Show all lines from the data that include the word "purple".

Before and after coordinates
Start of Block

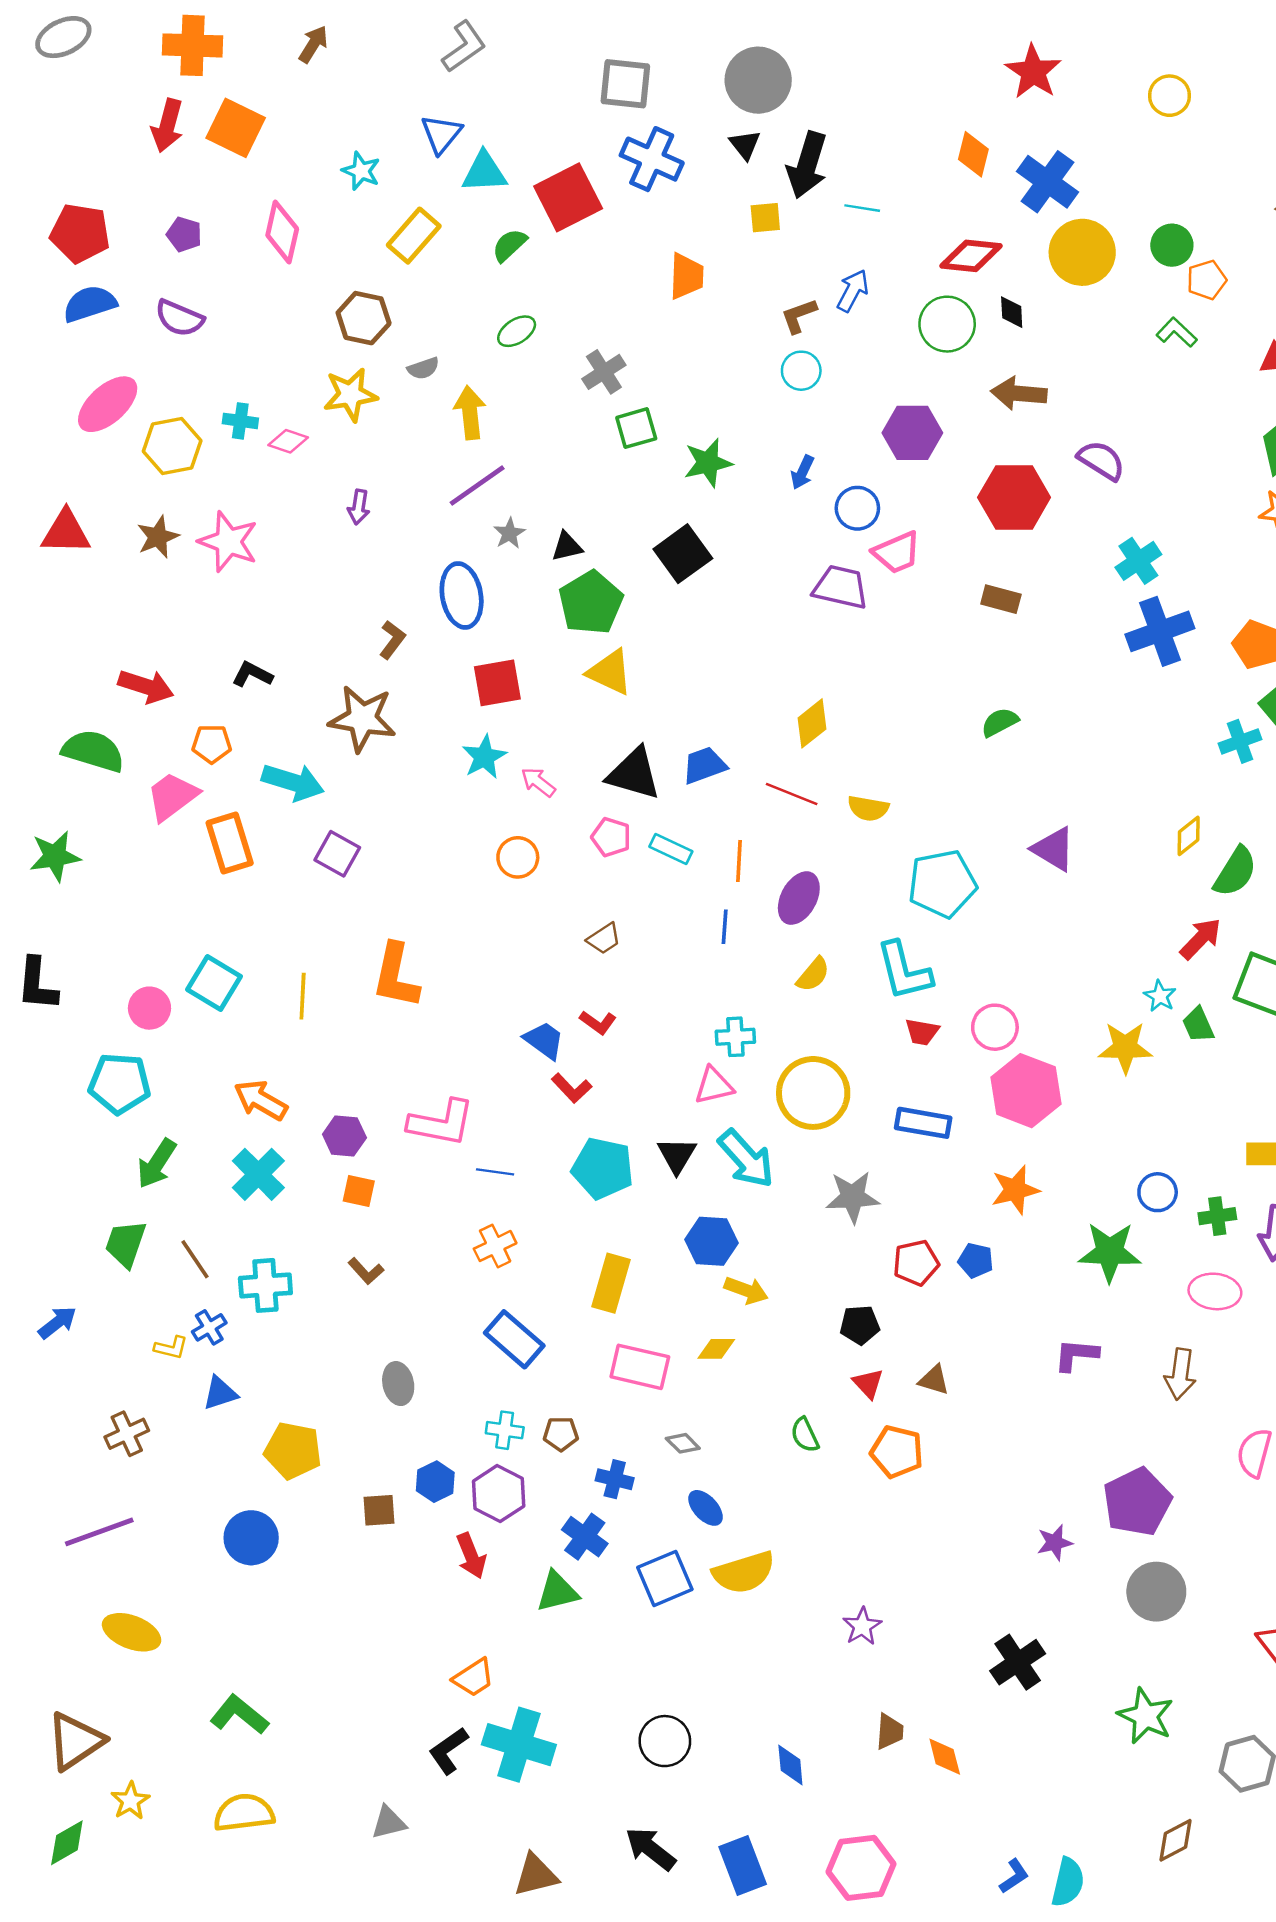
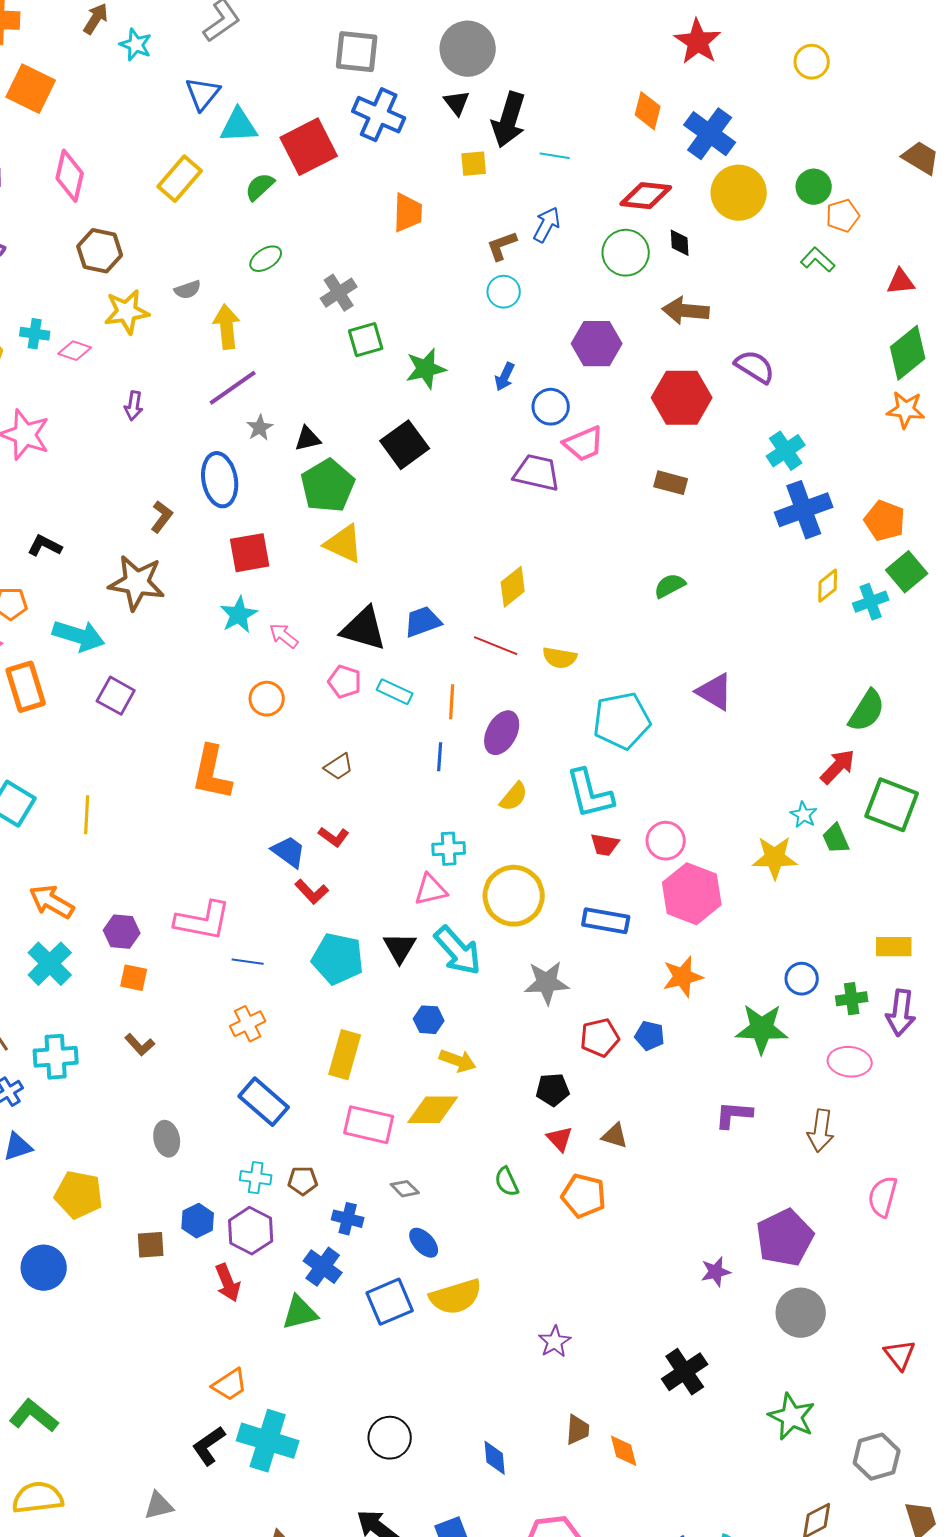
cyan star: (361, 171) -> (136, 45), moved
brown hexagon: (364, 318) -> (100, 251), moved
yellow diamond: (1189, 836) -> (828, 586), moved
orange L-shape: (396, 976) -> (212, 773), moved
blue hexagon: (712, 1241) -> (429, 1020), size x0.7
yellow diamond: (716, 1349) -> (433, 1110), size x1.6

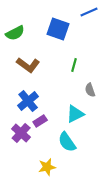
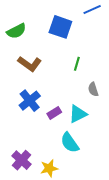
purple rectangle: (40, 121) -> (54, 113), moved
purple cross: (21, 133) -> (22, 160), moved

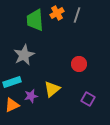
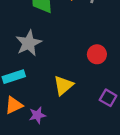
purple star: (31, 96) -> (37, 115), moved

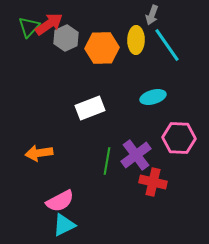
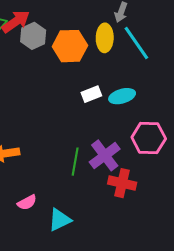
white rectangle: (90, 108) -> (91, 94), moved, size x0.7
pink semicircle: (60, 201) -> (27, 202), size x0.7
cyan triangle: (64, 225) -> (60, 220), moved

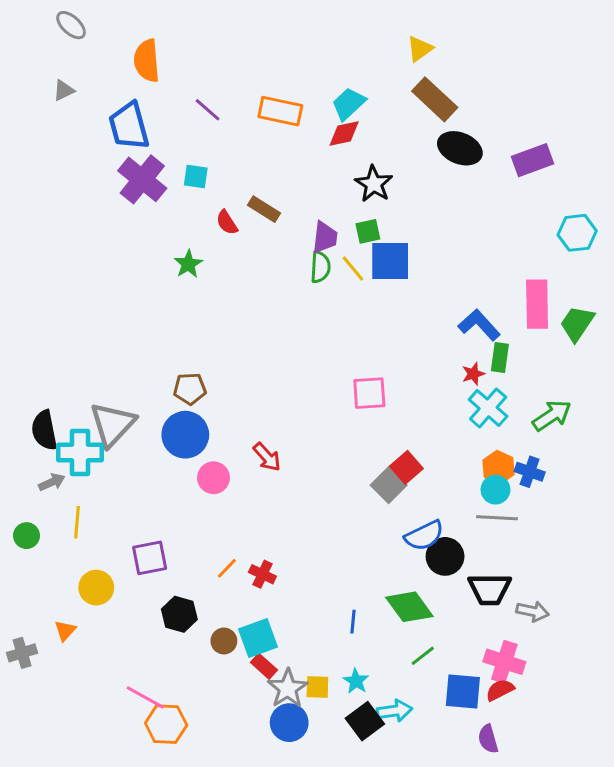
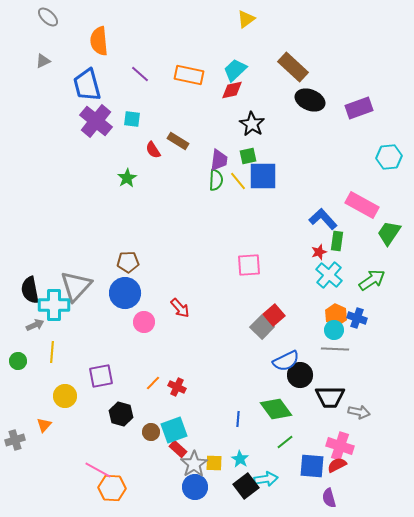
yellow triangle: (420, 49) -> (246, 19), moved
pink rectangle: (537, 304) -> (362, 205), turned -60
green trapezoid: (577, 323) -> (389, 233), moved

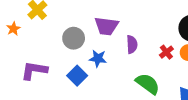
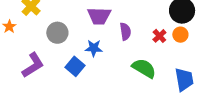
gray circle: (74, 38) -> (57, 33), moved
purple L-shape: (34, 70) -> (33, 65), turned 144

End of Block

# OUTPUT BELOW
purple rectangle: (40, 121) -> (54, 113), moved
purple cross: (21, 133) -> (22, 160), moved
purple star: (31, 96) -> (37, 115), moved
purple L-shape: (34, 70) -> (33, 65), turned 144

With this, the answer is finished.